Colored shape tracking data
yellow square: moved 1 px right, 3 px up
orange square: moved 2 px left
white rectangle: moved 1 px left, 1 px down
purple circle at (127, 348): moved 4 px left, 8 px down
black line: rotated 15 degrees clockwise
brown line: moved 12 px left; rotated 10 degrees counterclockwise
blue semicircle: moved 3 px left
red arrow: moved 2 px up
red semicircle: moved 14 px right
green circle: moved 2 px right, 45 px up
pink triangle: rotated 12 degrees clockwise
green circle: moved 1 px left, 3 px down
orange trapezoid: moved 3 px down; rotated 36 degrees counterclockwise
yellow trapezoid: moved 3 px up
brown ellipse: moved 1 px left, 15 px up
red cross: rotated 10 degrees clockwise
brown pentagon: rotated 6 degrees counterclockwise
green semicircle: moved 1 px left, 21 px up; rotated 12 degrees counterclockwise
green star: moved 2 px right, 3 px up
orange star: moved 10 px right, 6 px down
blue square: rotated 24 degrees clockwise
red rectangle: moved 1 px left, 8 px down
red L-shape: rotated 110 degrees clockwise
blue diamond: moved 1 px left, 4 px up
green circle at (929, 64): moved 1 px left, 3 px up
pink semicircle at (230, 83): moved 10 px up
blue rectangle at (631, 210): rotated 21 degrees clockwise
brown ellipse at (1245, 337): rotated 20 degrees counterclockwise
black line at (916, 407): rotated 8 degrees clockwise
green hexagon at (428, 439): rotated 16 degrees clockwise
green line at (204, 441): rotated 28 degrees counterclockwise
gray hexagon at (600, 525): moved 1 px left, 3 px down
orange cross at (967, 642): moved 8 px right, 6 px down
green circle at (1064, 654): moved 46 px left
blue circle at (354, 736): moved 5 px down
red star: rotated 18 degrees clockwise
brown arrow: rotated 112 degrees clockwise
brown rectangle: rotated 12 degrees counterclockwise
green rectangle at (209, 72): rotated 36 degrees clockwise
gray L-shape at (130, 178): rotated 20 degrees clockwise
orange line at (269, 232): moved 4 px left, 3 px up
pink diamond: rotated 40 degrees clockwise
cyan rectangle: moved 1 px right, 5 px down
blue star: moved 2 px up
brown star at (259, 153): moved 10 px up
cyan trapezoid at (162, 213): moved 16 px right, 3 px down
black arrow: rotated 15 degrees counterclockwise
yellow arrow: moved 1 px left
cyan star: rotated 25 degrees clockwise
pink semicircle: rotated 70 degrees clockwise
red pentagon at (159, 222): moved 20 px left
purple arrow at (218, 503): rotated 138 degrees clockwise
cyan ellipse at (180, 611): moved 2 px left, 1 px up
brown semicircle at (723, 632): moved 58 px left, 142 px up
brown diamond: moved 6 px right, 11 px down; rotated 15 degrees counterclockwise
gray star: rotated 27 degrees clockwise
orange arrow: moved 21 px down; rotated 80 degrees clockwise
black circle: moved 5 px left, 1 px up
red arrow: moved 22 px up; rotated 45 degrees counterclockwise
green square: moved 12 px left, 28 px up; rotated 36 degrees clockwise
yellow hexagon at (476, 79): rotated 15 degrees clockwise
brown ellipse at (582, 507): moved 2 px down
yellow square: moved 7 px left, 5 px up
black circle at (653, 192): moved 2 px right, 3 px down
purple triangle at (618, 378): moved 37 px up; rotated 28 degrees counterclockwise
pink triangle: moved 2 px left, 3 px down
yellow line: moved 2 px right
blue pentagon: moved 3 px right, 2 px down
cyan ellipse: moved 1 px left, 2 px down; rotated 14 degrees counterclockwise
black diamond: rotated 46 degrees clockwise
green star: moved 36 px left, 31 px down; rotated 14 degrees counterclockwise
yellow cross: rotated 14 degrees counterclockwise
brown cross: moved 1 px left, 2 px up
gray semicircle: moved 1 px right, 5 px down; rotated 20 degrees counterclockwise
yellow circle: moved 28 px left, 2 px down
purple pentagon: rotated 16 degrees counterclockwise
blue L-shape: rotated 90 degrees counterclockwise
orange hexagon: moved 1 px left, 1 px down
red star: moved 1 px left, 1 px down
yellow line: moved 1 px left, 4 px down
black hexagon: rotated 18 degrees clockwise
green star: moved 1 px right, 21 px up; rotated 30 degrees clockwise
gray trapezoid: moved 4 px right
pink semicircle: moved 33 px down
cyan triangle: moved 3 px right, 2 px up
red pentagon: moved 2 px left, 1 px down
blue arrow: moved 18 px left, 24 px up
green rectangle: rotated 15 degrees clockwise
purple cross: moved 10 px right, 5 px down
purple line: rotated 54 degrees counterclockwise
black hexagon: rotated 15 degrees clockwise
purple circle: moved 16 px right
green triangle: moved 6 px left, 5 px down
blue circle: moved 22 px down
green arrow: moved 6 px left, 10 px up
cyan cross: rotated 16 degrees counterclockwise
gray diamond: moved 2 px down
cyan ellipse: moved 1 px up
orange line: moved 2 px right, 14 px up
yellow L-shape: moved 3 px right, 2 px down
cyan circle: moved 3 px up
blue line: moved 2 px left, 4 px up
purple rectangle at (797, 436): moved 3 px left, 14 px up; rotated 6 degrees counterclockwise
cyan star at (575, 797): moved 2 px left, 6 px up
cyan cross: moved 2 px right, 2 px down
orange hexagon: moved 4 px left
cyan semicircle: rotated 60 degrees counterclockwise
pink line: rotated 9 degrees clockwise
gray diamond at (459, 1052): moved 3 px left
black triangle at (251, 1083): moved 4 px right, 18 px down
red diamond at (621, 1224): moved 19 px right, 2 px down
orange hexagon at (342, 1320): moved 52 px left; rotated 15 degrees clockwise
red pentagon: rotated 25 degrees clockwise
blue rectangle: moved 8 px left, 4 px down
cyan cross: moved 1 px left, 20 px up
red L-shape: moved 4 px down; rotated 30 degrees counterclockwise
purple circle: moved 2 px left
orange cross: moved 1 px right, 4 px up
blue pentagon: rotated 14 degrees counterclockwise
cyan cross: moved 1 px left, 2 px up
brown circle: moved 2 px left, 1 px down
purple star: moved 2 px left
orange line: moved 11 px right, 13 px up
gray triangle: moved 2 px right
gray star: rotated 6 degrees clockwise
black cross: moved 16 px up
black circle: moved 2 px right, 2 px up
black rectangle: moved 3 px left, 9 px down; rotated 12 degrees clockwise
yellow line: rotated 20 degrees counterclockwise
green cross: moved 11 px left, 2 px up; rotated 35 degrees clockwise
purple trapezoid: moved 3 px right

WHAT THE EXERCISE ASKS ▸ The data above is to be given again, with every line exact.

COMPLETED TASK ▸
yellow square: moved 1 px right, 3 px up
orange square: moved 2 px left
white rectangle: moved 1 px left, 1 px down
purple circle at (127, 348): moved 4 px left, 8 px down
black line: rotated 15 degrees clockwise
brown line: moved 12 px left; rotated 10 degrees counterclockwise
blue semicircle: moved 3 px left
red arrow: moved 2 px up
red semicircle: moved 14 px right
green circle: moved 2 px right, 45 px up
pink triangle: rotated 12 degrees clockwise
green circle: moved 1 px left, 3 px down
orange trapezoid: moved 3 px down; rotated 36 degrees counterclockwise
yellow trapezoid: moved 3 px up
brown ellipse: moved 1 px left, 15 px up
red cross: rotated 10 degrees clockwise
brown pentagon: rotated 6 degrees counterclockwise
green semicircle: moved 1 px left, 21 px up; rotated 12 degrees counterclockwise
green star: moved 2 px right, 3 px up
orange star: moved 10 px right, 6 px down
blue square: rotated 24 degrees clockwise
red rectangle: moved 1 px left, 8 px down
red L-shape: rotated 110 degrees clockwise
blue diamond: moved 1 px left, 4 px up
green circle at (929, 64): moved 1 px left, 3 px up
pink semicircle at (230, 83): moved 10 px up
blue rectangle at (631, 210): rotated 21 degrees clockwise
brown ellipse at (1245, 337): rotated 20 degrees counterclockwise
black line at (916, 407): rotated 8 degrees clockwise
green hexagon at (428, 439): rotated 16 degrees clockwise
green line at (204, 441): rotated 28 degrees counterclockwise
gray hexagon at (600, 525): moved 1 px left, 3 px down
orange cross at (967, 642): moved 8 px right, 6 px down
green circle at (1064, 654): moved 46 px left
blue circle at (354, 736): moved 5 px down
red star: rotated 18 degrees clockwise
brown arrow: rotated 112 degrees clockwise
brown rectangle: rotated 12 degrees counterclockwise
green rectangle at (209, 72): rotated 36 degrees clockwise
gray L-shape at (130, 178): rotated 20 degrees clockwise
orange line at (269, 232): moved 4 px left, 3 px up
pink diamond: rotated 40 degrees clockwise
cyan rectangle: moved 1 px right, 5 px down
blue star: moved 2 px up
brown star at (259, 153): moved 10 px up
cyan trapezoid at (162, 213): moved 16 px right, 3 px down
black arrow: rotated 15 degrees counterclockwise
yellow arrow: moved 1 px left
cyan star: rotated 25 degrees clockwise
pink semicircle: rotated 70 degrees clockwise
red pentagon at (159, 222): moved 20 px left
purple arrow at (218, 503): rotated 138 degrees clockwise
cyan ellipse at (180, 611): moved 2 px left, 1 px up
brown semicircle at (723, 632): moved 58 px left, 142 px up
brown diamond: moved 6 px right, 11 px down; rotated 15 degrees counterclockwise
gray star: rotated 27 degrees clockwise
orange arrow: moved 21 px down; rotated 80 degrees clockwise
black circle: moved 5 px left, 1 px up
red arrow: moved 22 px up; rotated 45 degrees counterclockwise
green square: moved 12 px left, 28 px up; rotated 36 degrees clockwise
yellow hexagon at (476, 79): rotated 15 degrees clockwise
brown ellipse at (582, 507): moved 2 px down
yellow square: moved 7 px left, 5 px up
black circle at (653, 192): moved 2 px right, 3 px down
purple triangle at (618, 378): moved 37 px up; rotated 28 degrees counterclockwise
pink triangle: moved 2 px left, 3 px down
yellow line: moved 2 px right
blue pentagon: moved 3 px right, 2 px down
cyan ellipse: moved 1 px left, 2 px down; rotated 14 degrees counterclockwise
black diamond: rotated 46 degrees clockwise
green star: moved 36 px left, 31 px down; rotated 14 degrees counterclockwise
yellow cross: rotated 14 degrees counterclockwise
brown cross: moved 1 px left, 2 px up
gray semicircle: moved 1 px right, 5 px down; rotated 20 degrees counterclockwise
yellow circle: moved 28 px left, 2 px down
purple pentagon: rotated 16 degrees counterclockwise
blue L-shape: rotated 90 degrees counterclockwise
orange hexagon: moved 1 px left, 1 px down
red star: moved 1 px left, 1 px down
yellow line: moved 1 px left, 4 px down
black hexagon: rotated 18 degrees clockwise
green star: moved 1 px right, 21 px up; rotated 30 degrees clockwise
gray trapezoid: moved 4 px right
pink semicircle: moved 33 px down
cyan triangle: moved 3 px right, 2 px up
red pentagon: moved 2 px left, 1 px down
blue arrow: moved 18 px left, 24 px up
green rectangle: rotated 15 degrees clockwise
purple cross: moved 10 px right, 5 px down
purple line: rotated 54 degrees counterclockwise
black hexagon: rotated 15 degrees clockwise
purple circle: moved 16 px right
green triangle: moved 6 px left, 5 px down
blue circle: moved 22 px down
green arrow: moved 6 px left, 10 px up
cyan cross: rotated 16 degrees counterclockwise
gray diamond: moved 2 px down
cyan ellipse: moved 1 px up
orange line: moved 2 px right, 14 px up
yellow L-shape: moved 3 px right, 2 px down
cyan circle: moved 3 px up
blue line: moved 2 px left, 4 px up
purple rectangle at (797, 436): moved 3 px left, 14 px up; rotated 6 degrees counterclockwise
cyan star at (575, 797): moved 2 px left, 6 px up
cyan cross: moved 2 px right, 2 px down
orange hexagon: moved 4 px left
cyan semicircle: rotated 60 degrees counterclockwise
pink line: rotated 9 degrees clockwise
gray diamond at (459, 1052): moved 3 px left
black triangle at (251, 1083): moved 4 px right, 18 px down
red diamond at (621, 1224): moved 19 px right, 2 px down
orange hexagon at (342, 1320): moved 52 px left; rotated 15 degrees clockwise
red pentagon: rotated 25 degrees clockwise
blue rectangle: moved 8 px left, 4 px down
cyan cross: moved 1 px left, 20 px up
red L-shape: moved 4 px down; rotated 30 degrees counterclockwise
purple circle: moved 2 px left
orange cross: moved 1 px right, 4 px up
blue pentagon: rotated 14 degrees counterclockwise
cyan cross: moved 1 px left, 2 px up
brown circle: moved 2 px left, 1 px down
purple star: moved 2 px left
orange line: moved 11 px right, 13 px up
gray triangle: moved 2 px right
gray star: rotated 6 degrees clockwise
black cross: moved 16 px up
black circle: moved 2 px right, 2 px up
black rectangle: moved 3 px left, 9 px down; rotated 12 degrees clockwise
yellow line: rotated 20 degrees counterclockwise
green cross: moved 11 px left, 2 px up; rotated 35 degrees clockwise
purple trapezoid: moved 3 px right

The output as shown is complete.